## begin THE DATA

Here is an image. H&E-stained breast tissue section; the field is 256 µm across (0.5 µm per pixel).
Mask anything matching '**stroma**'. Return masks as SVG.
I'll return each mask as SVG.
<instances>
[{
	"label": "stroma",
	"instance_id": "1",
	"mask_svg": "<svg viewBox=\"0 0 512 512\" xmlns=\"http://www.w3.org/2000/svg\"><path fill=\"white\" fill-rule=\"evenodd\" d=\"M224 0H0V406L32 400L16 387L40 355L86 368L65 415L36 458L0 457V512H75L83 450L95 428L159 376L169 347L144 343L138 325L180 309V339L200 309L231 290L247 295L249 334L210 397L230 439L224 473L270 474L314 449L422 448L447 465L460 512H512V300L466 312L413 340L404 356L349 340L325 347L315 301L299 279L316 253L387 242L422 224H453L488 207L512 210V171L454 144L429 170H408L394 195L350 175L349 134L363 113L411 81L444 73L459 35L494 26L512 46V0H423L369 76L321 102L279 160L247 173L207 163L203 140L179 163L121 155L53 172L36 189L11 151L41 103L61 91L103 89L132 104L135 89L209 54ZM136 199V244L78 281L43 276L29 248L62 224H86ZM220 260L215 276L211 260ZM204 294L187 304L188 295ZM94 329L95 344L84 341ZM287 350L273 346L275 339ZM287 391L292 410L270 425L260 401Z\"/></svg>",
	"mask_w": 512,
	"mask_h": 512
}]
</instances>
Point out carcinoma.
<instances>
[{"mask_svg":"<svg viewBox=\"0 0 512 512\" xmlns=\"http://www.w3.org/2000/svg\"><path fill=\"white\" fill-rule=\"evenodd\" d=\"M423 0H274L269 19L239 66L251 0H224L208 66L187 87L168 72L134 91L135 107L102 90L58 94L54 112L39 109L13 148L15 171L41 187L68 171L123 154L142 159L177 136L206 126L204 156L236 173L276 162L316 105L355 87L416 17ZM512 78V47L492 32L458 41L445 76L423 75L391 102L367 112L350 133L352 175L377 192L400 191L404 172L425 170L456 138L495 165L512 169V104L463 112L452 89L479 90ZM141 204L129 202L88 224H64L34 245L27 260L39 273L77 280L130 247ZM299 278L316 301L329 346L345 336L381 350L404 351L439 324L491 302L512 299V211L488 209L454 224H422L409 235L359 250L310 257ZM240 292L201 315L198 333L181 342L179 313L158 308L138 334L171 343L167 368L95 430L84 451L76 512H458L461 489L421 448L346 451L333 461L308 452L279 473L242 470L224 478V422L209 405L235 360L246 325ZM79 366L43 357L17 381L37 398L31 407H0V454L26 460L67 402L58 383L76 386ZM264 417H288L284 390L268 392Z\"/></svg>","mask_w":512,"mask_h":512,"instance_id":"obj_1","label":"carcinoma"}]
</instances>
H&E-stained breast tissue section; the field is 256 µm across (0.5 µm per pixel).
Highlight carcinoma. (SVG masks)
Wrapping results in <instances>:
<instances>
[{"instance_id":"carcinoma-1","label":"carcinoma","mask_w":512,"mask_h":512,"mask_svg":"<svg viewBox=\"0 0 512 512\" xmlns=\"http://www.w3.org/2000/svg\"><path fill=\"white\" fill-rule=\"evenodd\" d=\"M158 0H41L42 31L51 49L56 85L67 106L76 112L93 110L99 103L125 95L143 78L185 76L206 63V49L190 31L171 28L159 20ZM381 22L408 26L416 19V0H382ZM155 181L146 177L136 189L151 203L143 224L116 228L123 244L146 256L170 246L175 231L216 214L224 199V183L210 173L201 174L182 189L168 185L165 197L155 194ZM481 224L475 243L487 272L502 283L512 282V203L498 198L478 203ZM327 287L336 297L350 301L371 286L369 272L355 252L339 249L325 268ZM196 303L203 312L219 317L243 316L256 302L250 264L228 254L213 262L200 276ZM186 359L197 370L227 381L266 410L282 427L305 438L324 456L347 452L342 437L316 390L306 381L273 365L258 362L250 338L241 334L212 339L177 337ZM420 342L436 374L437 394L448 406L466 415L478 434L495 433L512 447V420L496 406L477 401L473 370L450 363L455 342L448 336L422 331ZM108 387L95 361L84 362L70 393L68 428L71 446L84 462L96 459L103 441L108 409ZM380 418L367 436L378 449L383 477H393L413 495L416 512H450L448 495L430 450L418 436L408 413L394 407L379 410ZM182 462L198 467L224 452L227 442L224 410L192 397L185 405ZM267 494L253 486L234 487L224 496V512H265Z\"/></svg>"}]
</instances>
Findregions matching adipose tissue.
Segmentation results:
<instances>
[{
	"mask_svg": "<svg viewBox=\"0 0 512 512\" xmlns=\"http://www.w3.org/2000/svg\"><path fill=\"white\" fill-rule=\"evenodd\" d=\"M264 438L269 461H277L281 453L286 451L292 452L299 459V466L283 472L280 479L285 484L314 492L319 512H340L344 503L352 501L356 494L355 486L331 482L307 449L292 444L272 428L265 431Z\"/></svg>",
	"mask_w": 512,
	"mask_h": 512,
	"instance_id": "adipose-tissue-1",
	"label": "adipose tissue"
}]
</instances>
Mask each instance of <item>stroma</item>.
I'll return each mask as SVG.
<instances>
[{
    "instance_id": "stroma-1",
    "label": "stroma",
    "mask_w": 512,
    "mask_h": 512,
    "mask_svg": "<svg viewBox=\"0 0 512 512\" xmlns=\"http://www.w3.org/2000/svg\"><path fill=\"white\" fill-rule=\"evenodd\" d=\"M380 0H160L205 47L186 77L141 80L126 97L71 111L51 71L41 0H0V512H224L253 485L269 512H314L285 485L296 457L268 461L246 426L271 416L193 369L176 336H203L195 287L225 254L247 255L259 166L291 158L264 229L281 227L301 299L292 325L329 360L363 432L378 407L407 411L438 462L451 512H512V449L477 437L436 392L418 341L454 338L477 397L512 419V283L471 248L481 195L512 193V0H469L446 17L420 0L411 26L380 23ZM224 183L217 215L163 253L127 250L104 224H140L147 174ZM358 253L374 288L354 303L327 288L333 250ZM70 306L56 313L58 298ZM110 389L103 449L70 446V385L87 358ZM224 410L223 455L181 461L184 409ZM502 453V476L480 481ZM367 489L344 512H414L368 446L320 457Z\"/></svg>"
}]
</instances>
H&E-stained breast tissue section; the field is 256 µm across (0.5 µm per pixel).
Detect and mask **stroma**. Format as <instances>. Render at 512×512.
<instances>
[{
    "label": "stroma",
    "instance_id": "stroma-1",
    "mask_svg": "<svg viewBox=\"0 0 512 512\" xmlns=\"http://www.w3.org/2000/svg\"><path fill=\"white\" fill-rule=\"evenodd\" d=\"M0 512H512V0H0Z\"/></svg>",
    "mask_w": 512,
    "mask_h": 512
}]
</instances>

## end THE DATA

▶ THE EXERCISE
Return, from the data, each line that has the word "adipose" in it.

▶ RESULT OF THE TASK
Findregions matching adipose tissue.
	"instance_id": "adipose-tissue-1",
	"label": "adipose tissue"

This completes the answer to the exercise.